TO DO
Write out the data exactly from its first line onward, ending with the line in which "P1 pin 2: +12V -> AOUT" appears.

(Change listing data)
■ ■ ■ ■ ■

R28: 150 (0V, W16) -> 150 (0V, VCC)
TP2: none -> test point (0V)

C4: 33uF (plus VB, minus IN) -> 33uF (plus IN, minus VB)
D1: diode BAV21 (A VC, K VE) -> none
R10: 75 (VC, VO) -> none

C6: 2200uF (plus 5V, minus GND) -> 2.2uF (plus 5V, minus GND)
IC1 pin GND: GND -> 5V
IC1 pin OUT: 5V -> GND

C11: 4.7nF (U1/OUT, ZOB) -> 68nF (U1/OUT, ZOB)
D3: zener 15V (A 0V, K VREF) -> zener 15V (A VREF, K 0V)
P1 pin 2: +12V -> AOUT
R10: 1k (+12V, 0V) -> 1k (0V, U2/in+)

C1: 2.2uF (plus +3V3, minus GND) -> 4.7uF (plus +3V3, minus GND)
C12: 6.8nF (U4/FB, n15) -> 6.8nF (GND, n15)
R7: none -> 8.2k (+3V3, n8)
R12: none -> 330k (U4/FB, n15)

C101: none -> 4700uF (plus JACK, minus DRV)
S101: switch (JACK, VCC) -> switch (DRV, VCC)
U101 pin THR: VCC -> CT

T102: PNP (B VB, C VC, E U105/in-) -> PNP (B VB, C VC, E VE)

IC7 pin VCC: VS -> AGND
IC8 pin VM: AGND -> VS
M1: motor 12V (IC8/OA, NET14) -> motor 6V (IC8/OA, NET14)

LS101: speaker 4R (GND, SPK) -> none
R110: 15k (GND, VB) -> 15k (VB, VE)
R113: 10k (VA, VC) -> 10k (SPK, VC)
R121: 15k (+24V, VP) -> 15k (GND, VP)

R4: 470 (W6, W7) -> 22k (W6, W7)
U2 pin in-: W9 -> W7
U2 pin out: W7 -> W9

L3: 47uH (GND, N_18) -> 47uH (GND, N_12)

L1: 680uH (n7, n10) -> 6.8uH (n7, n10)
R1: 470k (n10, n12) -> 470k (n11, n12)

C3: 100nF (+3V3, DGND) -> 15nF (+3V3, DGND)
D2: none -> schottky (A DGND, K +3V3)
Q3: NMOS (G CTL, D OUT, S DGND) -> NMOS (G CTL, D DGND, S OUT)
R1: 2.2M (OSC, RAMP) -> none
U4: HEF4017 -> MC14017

■ ■ ■ ■ ■

WRITTEN REPLY
R28: 150 (0V, W16) -> 150 (0V, VCC)
TP2: none -> test point (0V)

C4: 33uF (plus VB, minus IN) -> 33uF (plus IN, minus VB)
D1: diode BAV21 (A VC, K VE) -> none
R10: 75 (VC, VO) -> none

C6: 2200uF (plus 5V, minus GND) -> 2.2uF (plus 5V, minus GND)
IC1 pin GND: GND -> 5V
IC1 pin OUT: 5V -> GND

C11: 4.7nF (U1/OUT, ZOB) -> 68nF (U1/OUT, ZOB)
D3: zener 15V (A 0V, K VREF) -> zener 15V (A VREF, K 0V)
P1 pin 2: +12V -> AOUT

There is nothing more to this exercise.